* **WHAT THE TASK ASKS**
Your copy must start with the line containing "STEPPER pin IN1: A0 -> D3" and end with the last line of the entries, matching them exactly and leaving out every picture.

(Beginning of DATA IN THIS EXERCISE)

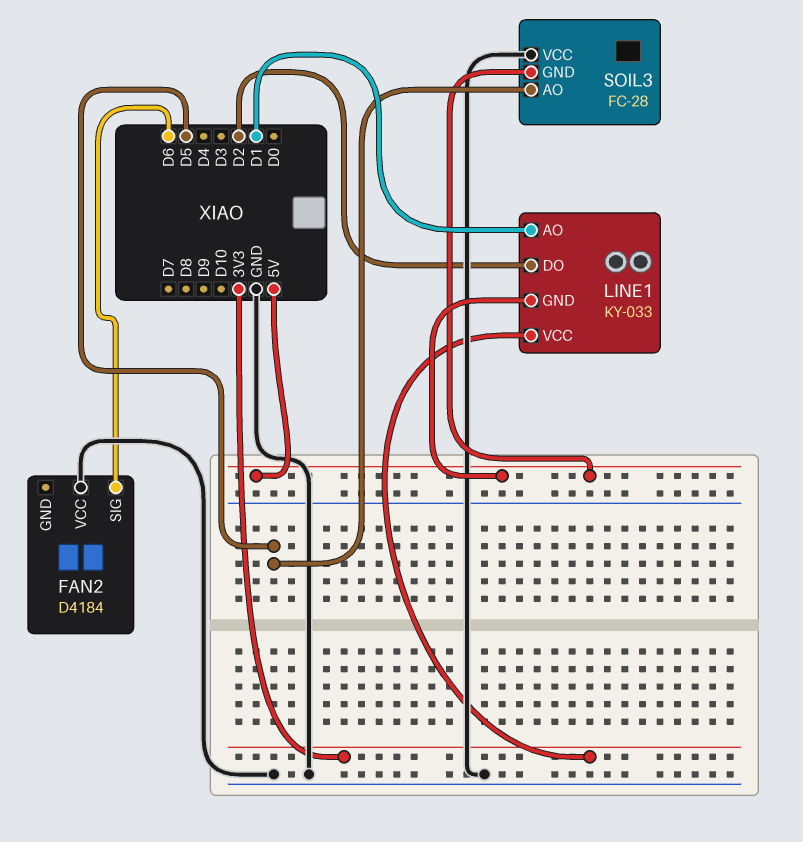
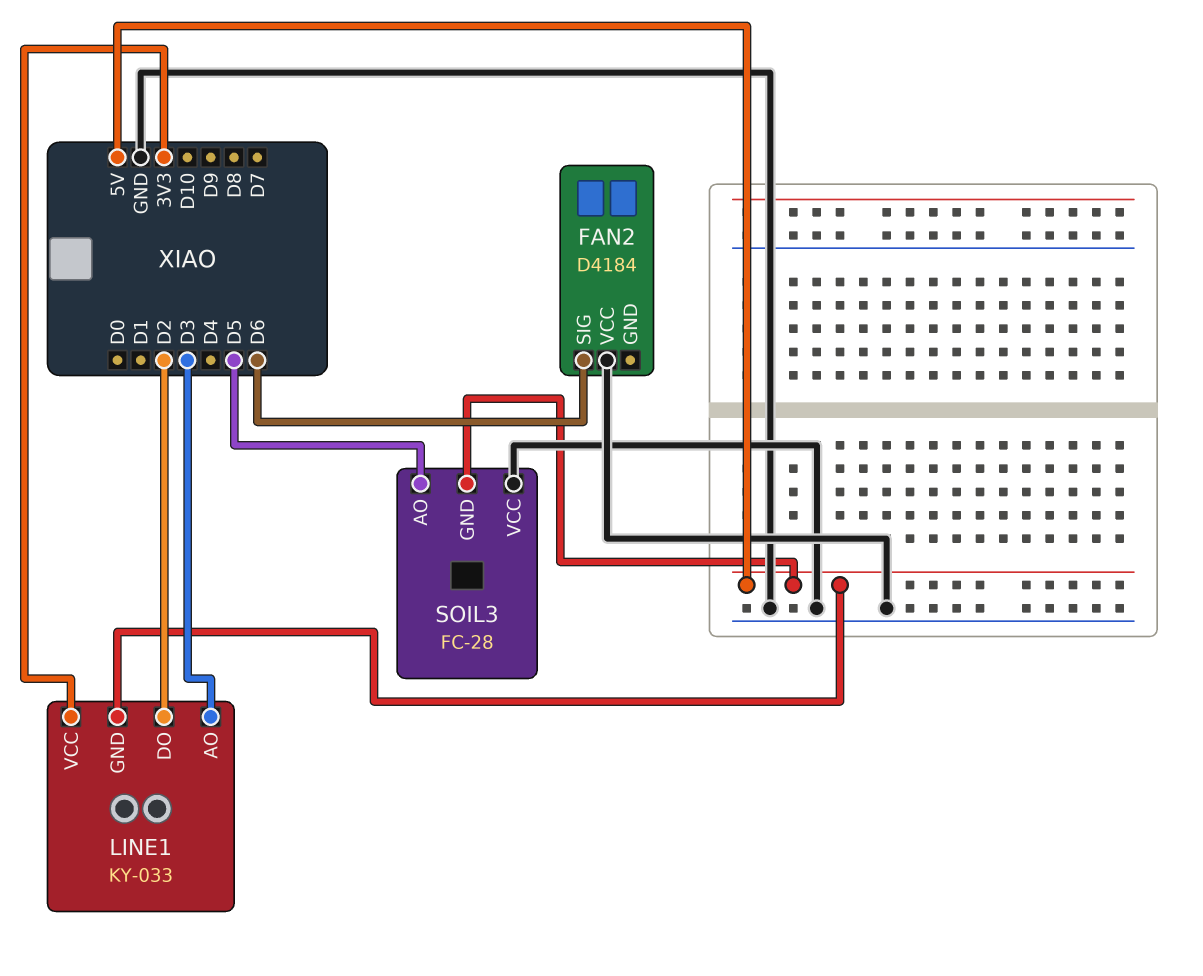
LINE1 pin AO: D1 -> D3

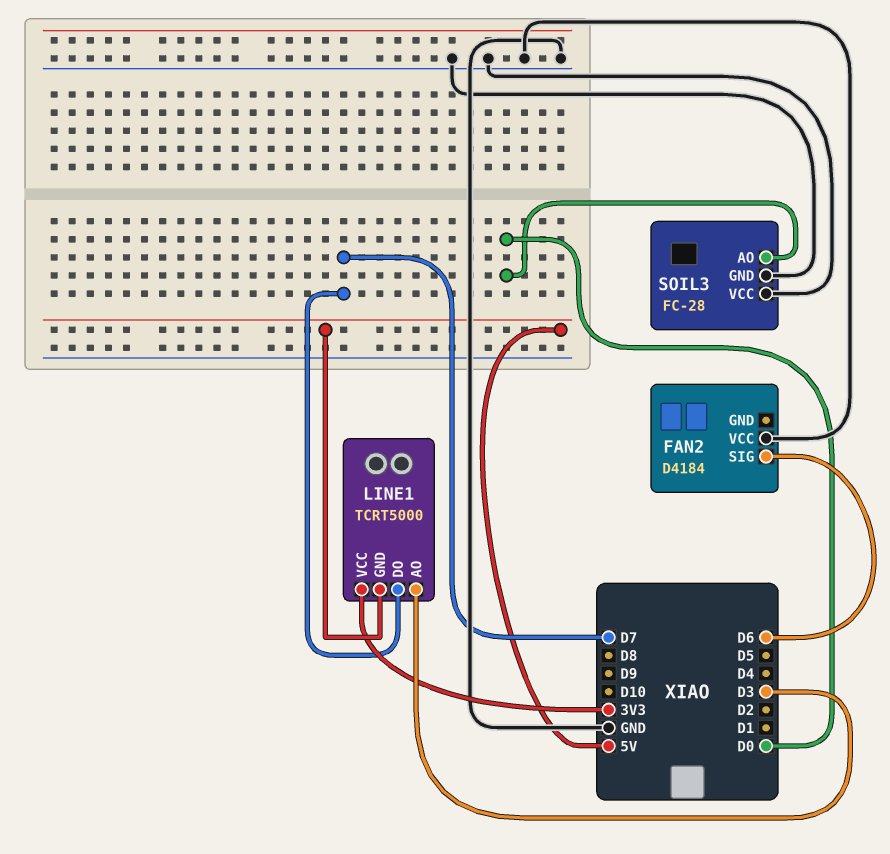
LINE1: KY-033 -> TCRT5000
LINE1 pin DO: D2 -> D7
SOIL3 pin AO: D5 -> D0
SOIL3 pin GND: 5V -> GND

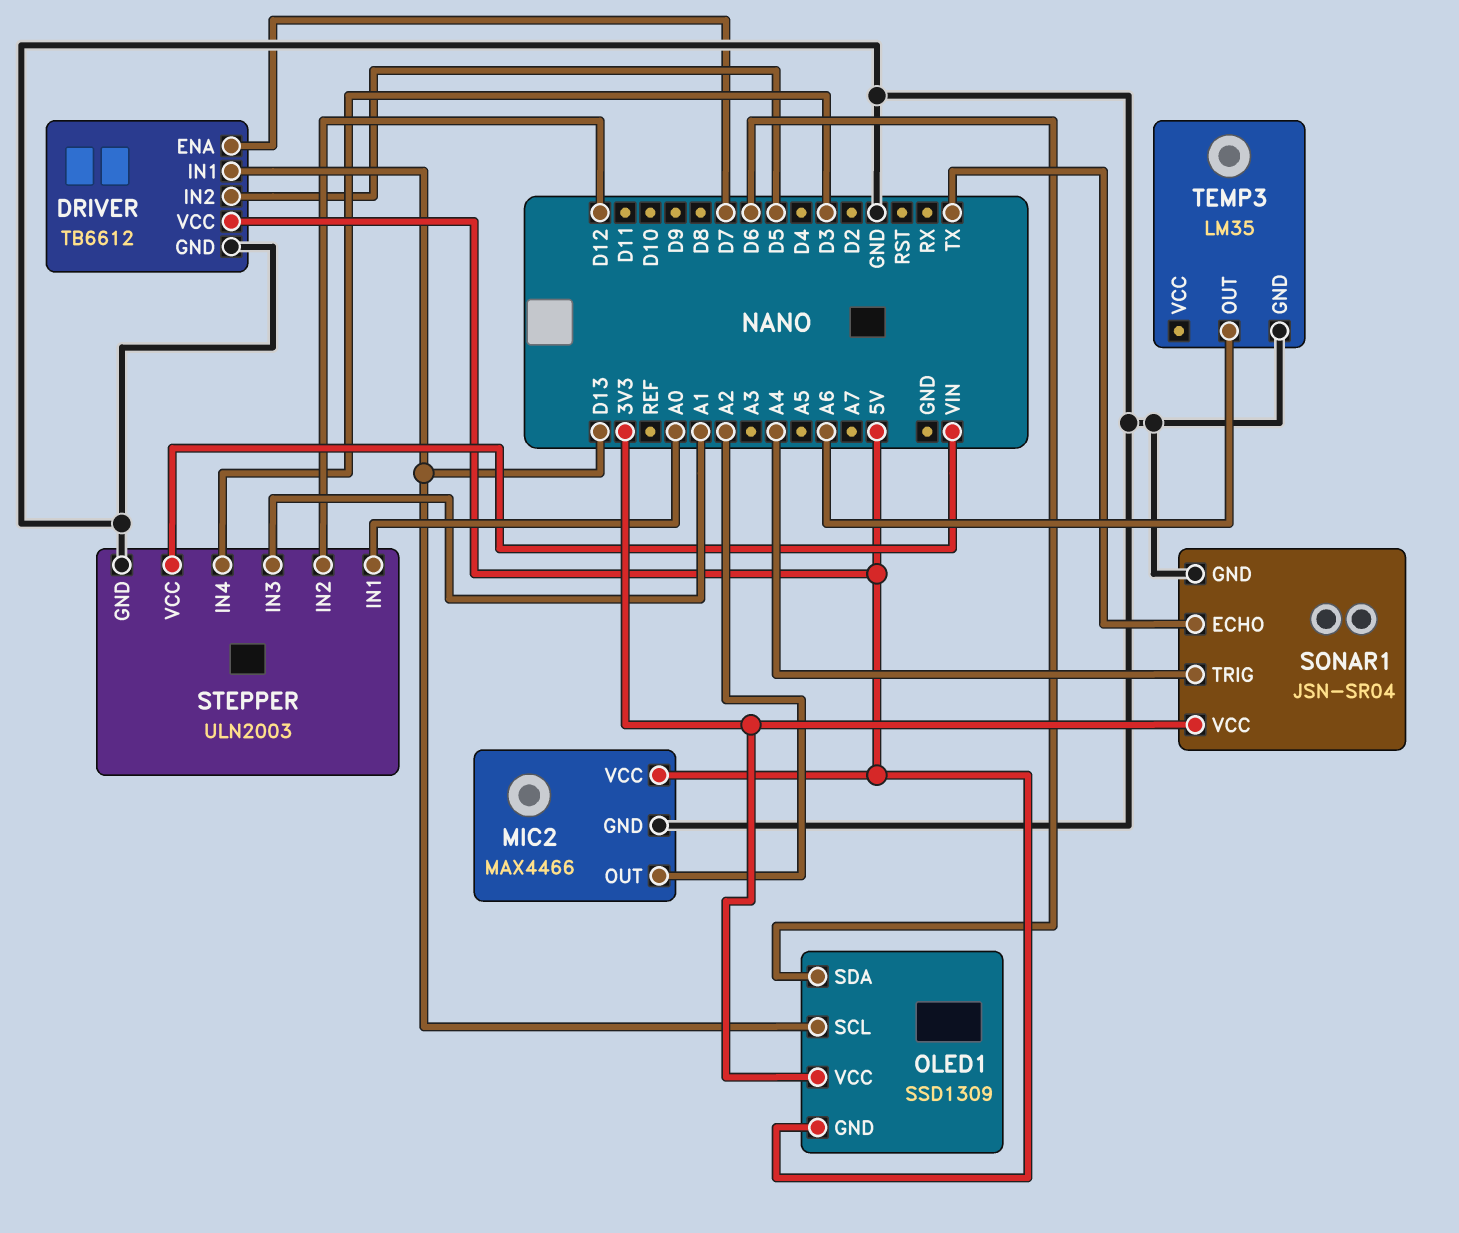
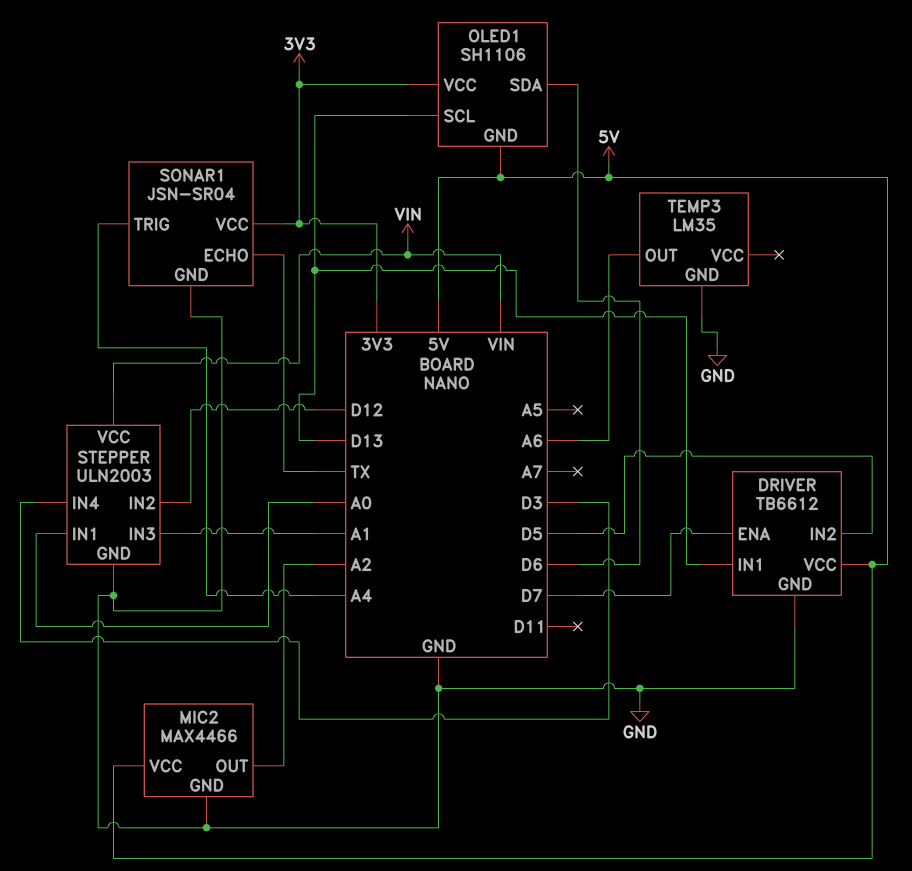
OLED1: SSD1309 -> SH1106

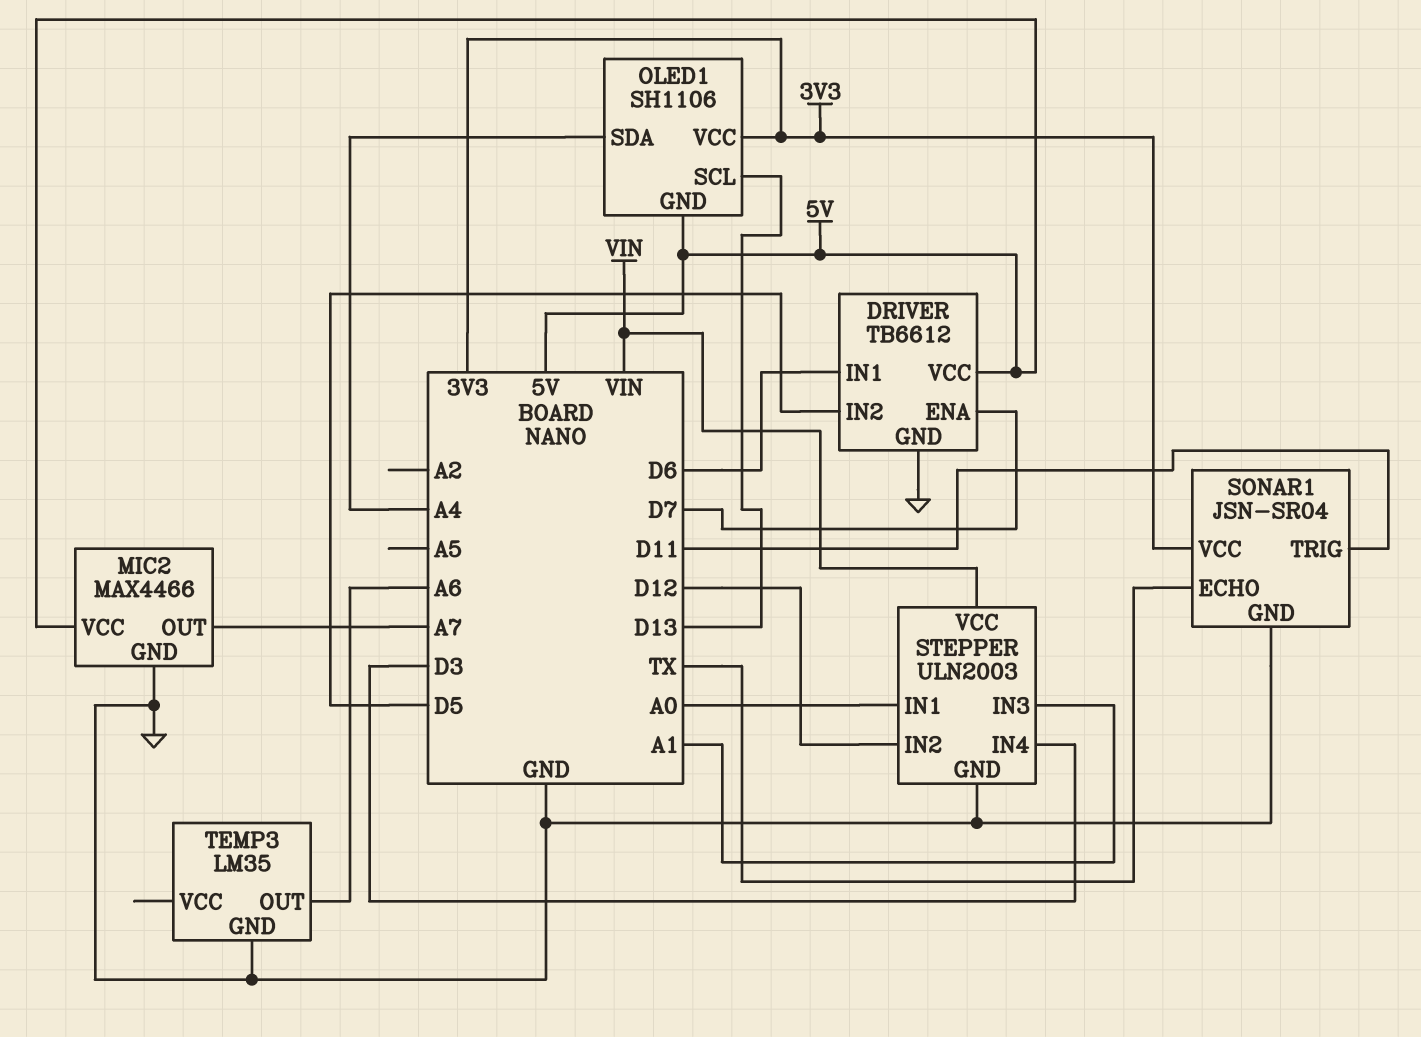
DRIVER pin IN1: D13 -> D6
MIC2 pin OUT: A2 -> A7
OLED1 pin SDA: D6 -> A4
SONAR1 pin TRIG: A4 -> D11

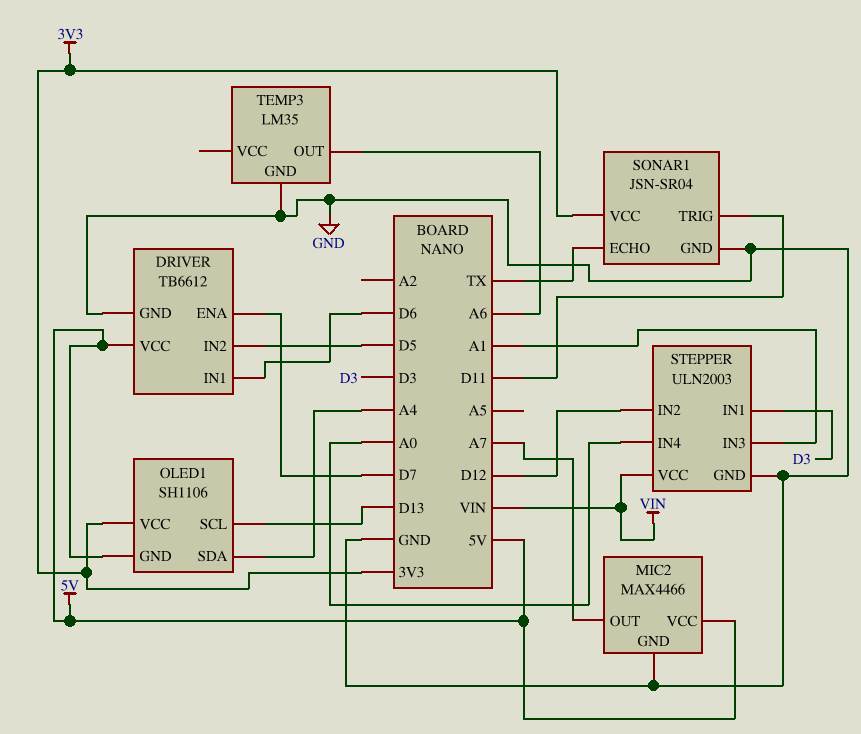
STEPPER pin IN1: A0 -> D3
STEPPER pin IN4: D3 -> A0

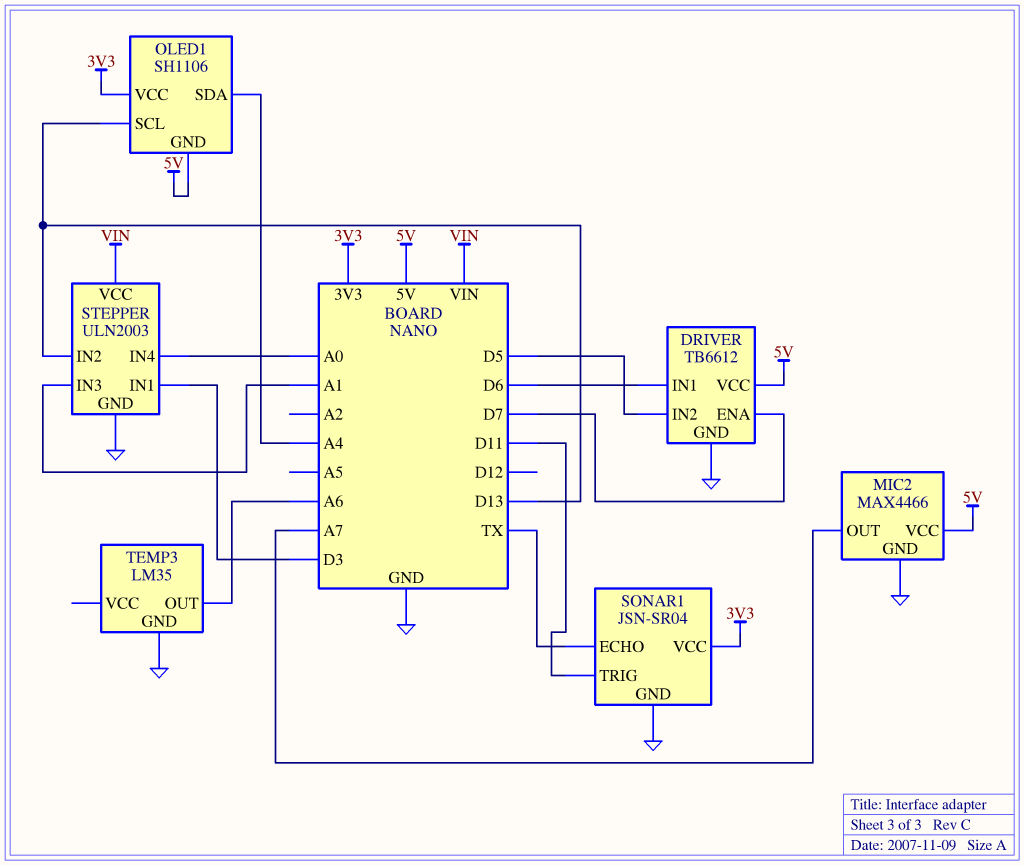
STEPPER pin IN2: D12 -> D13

(End of DATA IN THIS EXERCISE)

* **RESPONSE TO THE TASK**
STEPPER pin IN1: A0 -> D3
STEPPER pin IN4: D3 -> A0

STEPPER pin IN2: D12 -> D13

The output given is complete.